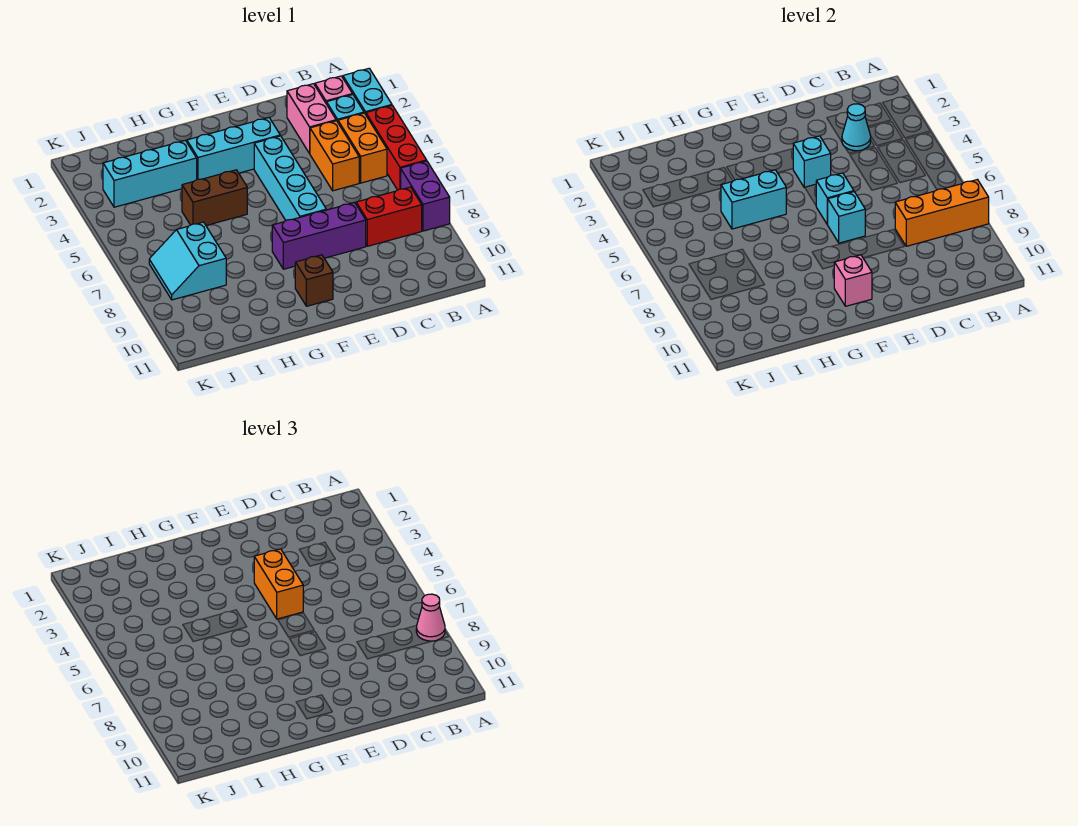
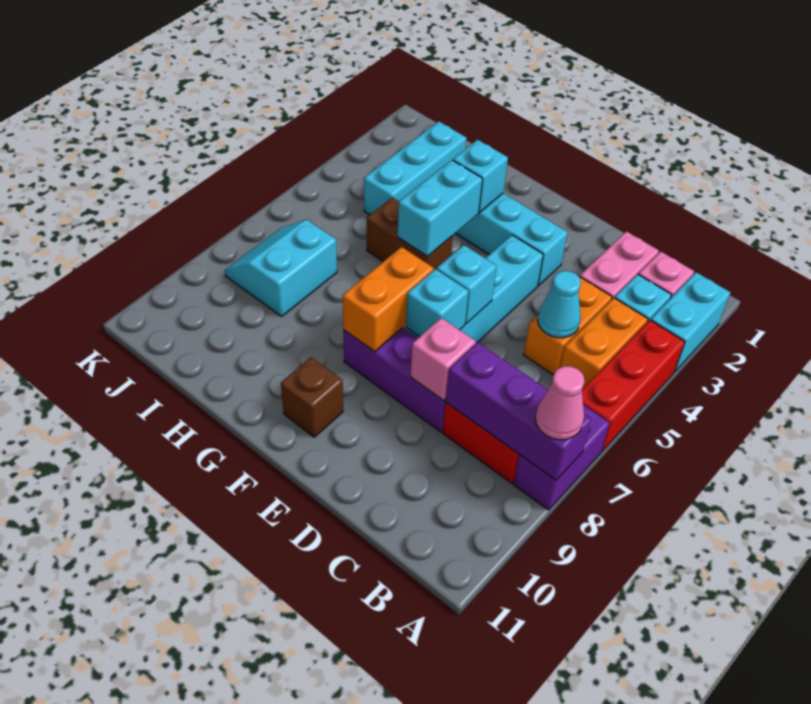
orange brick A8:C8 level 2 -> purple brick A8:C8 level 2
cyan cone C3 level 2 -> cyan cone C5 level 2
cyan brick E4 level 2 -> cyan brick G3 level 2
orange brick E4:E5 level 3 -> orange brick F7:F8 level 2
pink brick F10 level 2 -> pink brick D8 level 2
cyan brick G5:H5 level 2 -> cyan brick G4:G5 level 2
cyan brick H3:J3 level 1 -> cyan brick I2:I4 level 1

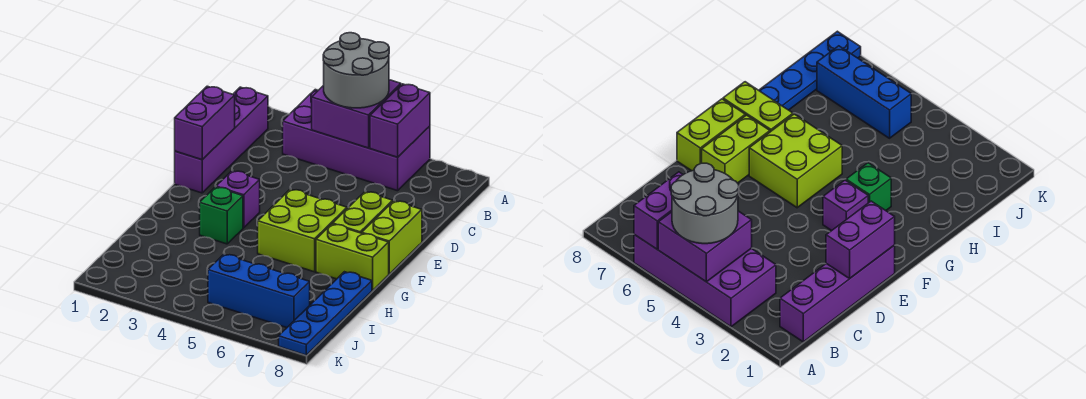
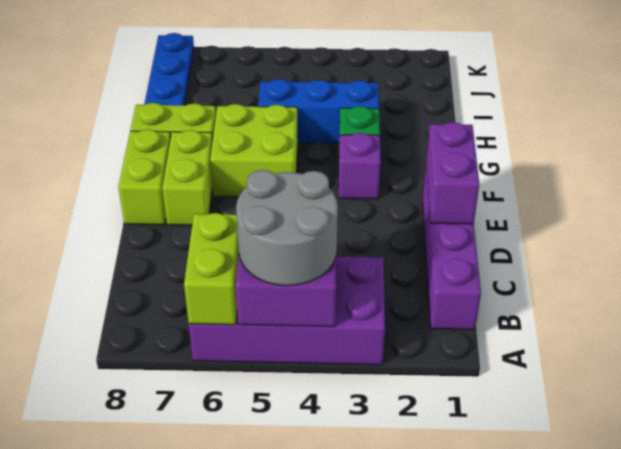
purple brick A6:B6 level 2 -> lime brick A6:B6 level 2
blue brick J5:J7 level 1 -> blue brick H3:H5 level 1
++++++++++++++++++++
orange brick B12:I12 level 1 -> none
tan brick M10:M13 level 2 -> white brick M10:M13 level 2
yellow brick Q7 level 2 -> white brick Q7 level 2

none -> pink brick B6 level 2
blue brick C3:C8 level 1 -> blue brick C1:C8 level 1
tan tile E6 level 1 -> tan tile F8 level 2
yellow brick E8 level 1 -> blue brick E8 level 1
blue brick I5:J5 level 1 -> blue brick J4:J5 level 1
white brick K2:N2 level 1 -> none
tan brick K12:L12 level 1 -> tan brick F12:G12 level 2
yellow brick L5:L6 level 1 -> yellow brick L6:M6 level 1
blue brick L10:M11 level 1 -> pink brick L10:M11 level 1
++++++++++++++++++++
EXERCISE AIM => Output exactly the lines of the listing above that start with the one holding "cyan brick H3:J3" and go on through the one holding "blue brick J5:J7"; leave the pictures out.

SOLUTION FOR THIS EXERCISE =>
cyan brick H3:J3 level 1 -> cyan brick I2:I4 level 1

purple brick A6:B6 level 2 -> lime brick A6:B6 level 2
blue brick J5:J7 level 1 -> blue brick H3:H5 level 1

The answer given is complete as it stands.